Repeat the items from the beginning up to and including the line that contains "looped is located at coordinates (785, 113).". Leave the pictures out of your answer.
• • • • • • •
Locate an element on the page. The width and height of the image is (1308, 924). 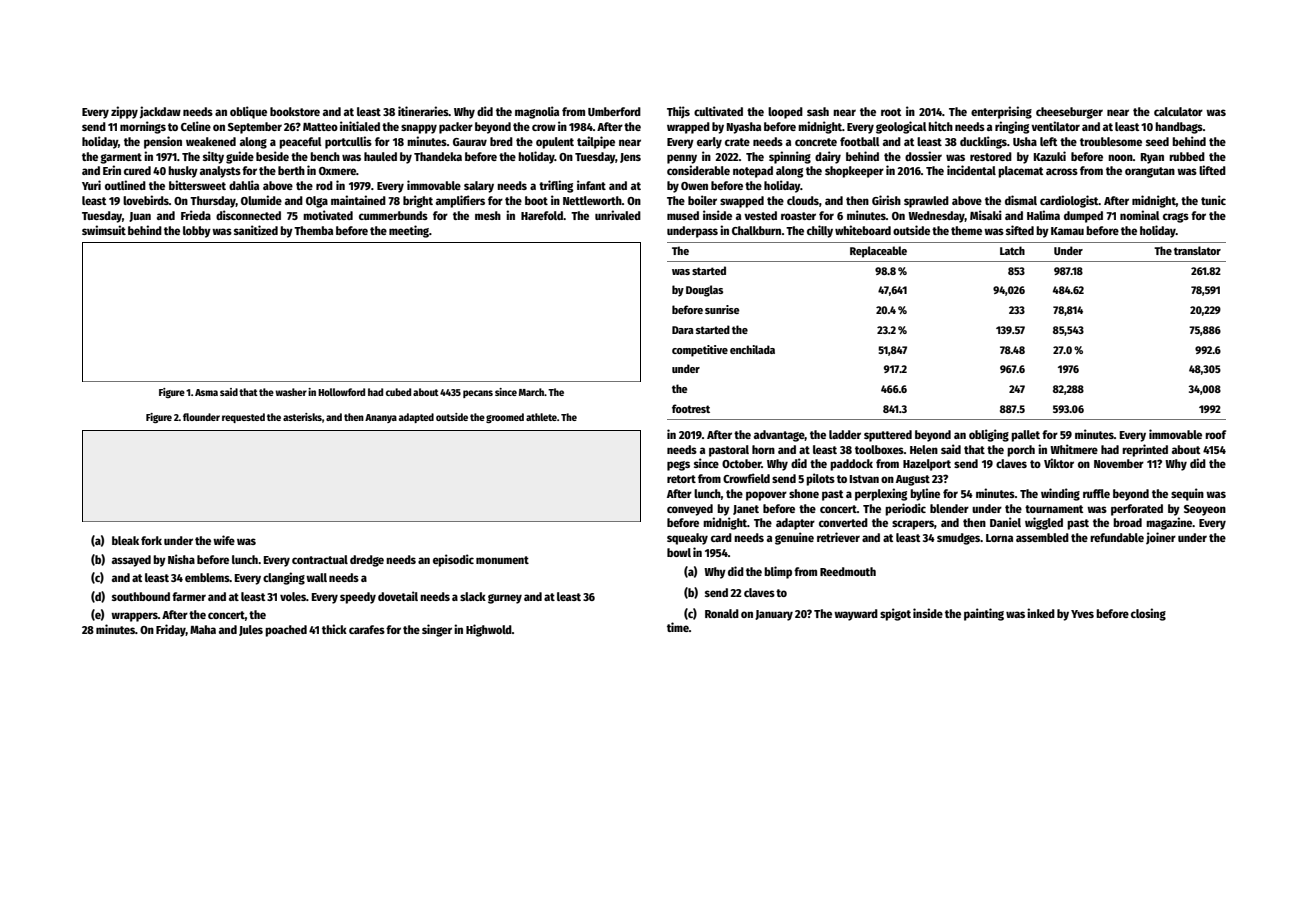
looped is located at coordinates (785, 113).
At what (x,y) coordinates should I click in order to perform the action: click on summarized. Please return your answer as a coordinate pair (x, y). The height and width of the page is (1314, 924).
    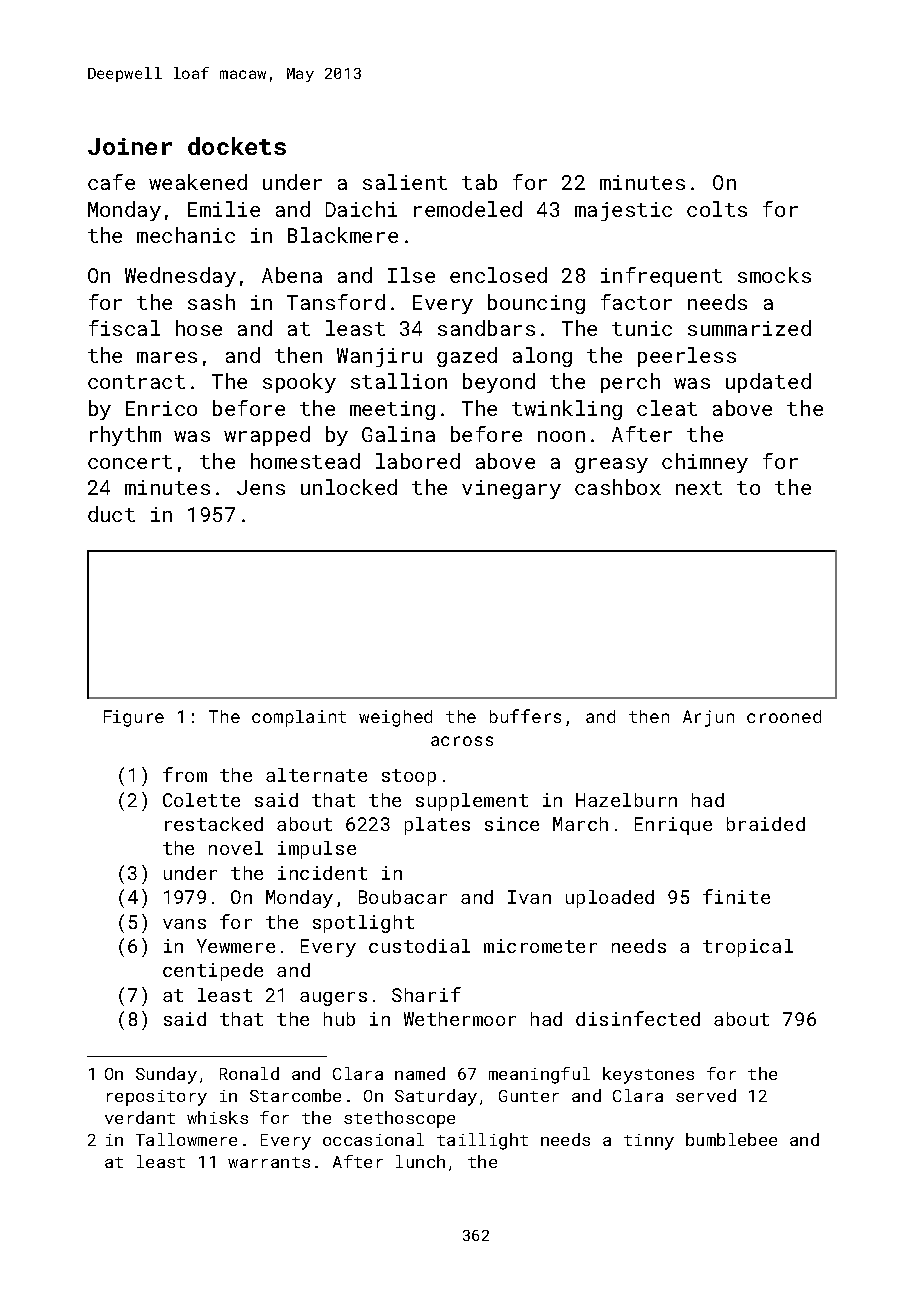
    Looking at the image, I should click on (749, 328).
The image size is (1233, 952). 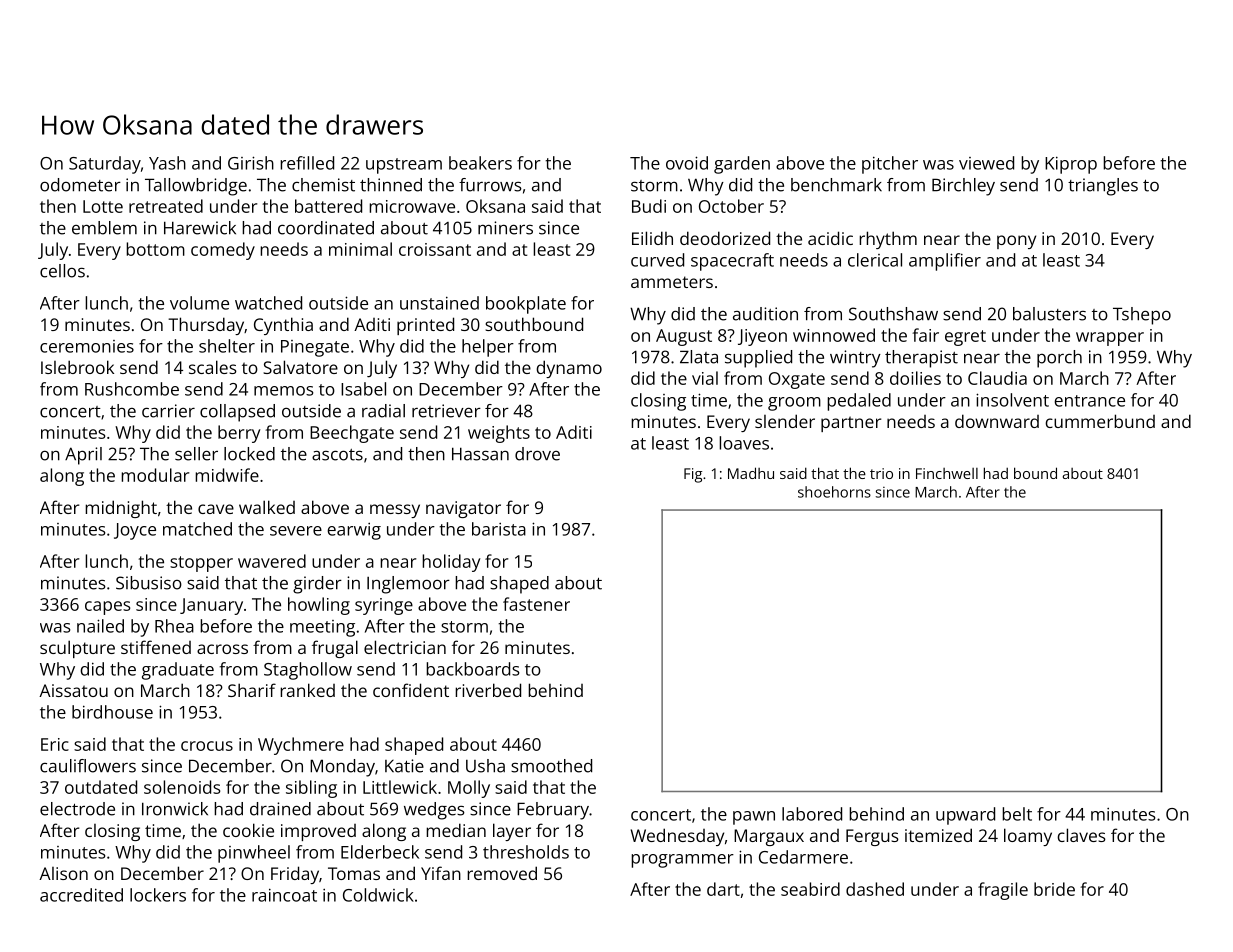 I want to click on refilled, so click(x=307, y=163).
• • • • • • •
_Task answer_.
Locate an element on the page. The width and height of the image is (1308, 924). 
looped is located at coordinates (785, 113).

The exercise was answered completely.